**Directions:**
The entries below should be output exactly as written.
* START Material for this exercise *
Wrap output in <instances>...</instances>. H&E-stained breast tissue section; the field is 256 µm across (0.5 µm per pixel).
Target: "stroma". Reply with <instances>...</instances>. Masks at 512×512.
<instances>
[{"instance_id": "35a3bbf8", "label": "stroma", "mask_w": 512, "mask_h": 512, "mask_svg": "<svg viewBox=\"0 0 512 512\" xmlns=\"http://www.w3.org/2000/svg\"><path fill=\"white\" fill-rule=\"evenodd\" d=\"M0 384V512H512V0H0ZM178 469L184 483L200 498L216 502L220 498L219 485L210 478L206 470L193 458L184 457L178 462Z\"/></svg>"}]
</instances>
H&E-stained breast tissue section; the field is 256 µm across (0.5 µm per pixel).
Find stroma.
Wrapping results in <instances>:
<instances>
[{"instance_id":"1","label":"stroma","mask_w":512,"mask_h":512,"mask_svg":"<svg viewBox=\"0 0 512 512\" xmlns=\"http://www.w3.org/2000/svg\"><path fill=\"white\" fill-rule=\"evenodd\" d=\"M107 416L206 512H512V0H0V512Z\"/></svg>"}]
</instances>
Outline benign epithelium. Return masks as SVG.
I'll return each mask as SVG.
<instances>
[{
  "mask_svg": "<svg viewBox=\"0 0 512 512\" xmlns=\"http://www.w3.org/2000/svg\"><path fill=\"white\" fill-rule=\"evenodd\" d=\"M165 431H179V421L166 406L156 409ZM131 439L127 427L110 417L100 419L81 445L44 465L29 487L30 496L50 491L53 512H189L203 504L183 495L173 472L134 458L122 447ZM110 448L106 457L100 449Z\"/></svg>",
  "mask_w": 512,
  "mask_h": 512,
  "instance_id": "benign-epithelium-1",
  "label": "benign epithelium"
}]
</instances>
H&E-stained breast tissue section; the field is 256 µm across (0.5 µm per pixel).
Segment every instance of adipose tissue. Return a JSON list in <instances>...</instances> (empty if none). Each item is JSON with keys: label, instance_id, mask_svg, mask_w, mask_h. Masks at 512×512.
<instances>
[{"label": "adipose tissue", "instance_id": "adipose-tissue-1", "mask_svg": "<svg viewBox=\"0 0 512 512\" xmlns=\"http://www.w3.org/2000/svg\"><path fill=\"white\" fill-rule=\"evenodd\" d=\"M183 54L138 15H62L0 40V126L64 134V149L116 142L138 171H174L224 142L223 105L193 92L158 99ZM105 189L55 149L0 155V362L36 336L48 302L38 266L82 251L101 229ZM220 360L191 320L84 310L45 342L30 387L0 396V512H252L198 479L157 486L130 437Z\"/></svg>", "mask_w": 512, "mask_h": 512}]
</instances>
* END Material for this exercise *
**Solution to this task:**
Wrap output in <instances>...</instances>. H&E-stained breast tissue section; the field is 256 µm across (0.5 µm per pixel).
Target: "stroma". Reply with <instances>...</instances>. Masks at 512×512.
<instances>
[{"instance_id": "35a3bbf8", "label": "stroma", "mask_w": 512, "mask_h": 512, "mask_svg": "<svg viewBox=\"0 0 512 512\" xmlns=\"http://www.w3.org/2000/svg\"><path fill=\"white\" fill-rule=\"evenodd\" d=\"M0 384V512H512V0H0ZM178 469L184 483L200 498L216 502L220 498L219 485L210 478L206 470L193 458L184 457L178 462Z\"/></svg>"}]
</instances>
H&E-stained breast tissue section; the field is 256 µm across (0.5 µm per pixel).
Find stroma.
Wrapping results in <instances>:
<instances>
[{"instance_id":"1","label":"stroma","mask_w":512,"mask_h":512,"mask_svg":"<svg viewBox=\"0 0 512 512\" xmlns=\"http://www.w3.org/2000/svg\"><path fill=\"white\" fill-rule=\"evenodd\" d=\"M107 416L206 512H512V0H0V512Z\"/></svg>"}]
</instances>
Outline benign epithelium. Return masks as SVG.
I'll return each mask as SVG.
<instances>
[{
  "mask_svg": "<svg viewBox=\"0 0 512 512\" xmlns=\"http://www.w3.org/2000/svg\"><path fill=\"white\" fill-rule=\"evenodd\" d=\"M165 431H179V421L166 406L156 409ZM131 439L127 427L110 417L100 419L81 445L44 465L29 487L30 496L50 491L53 512H189L203 504L183 495L173 472L134 458L122 447ZM110 448L106 457L100 449Z\"/></svg>",
  "mask_w": 512,
  "mask_h": 512,
  "instance_id": "benign-epithelium-1",
  "label": "benign epithelium"
}]
</instances>
H&E-stained breast tissue section; the field is 256 µm across (0.5 µm per pixel).
Segment every instance of adipose tissue. Return a JSON list in <instances>...</instances> (empty if none). Each item is JSON with keys: label, instance_id, mask_svg, mask_w, mask_h. Masks at 512×512.
<instances>
[{"label": "adipose tissue", "instance_id": "adipose-tissue-1", "mask_svg": "<svg viewBox=\"0 0 512 512\" xmlns=\"http://www.w3.org/2000/svg\"><path fill=\"white\" fill-rule=\"evenodd\" d=\"M183 54L138 15H62L0 40V126L64 134V149L116 142L138 171H174L224 142L223 105L193 92L158 99ZM105 189L55 149L0 155V362L36 336L48 302L38 266L82 251L101 229ZM220 360L191 320L84 310L45 342L30 387L0 396V512H252L198 479L157 486L130 437Z\"/></svg>", "mask_w": 512, "mask_h": 512}]
</instances>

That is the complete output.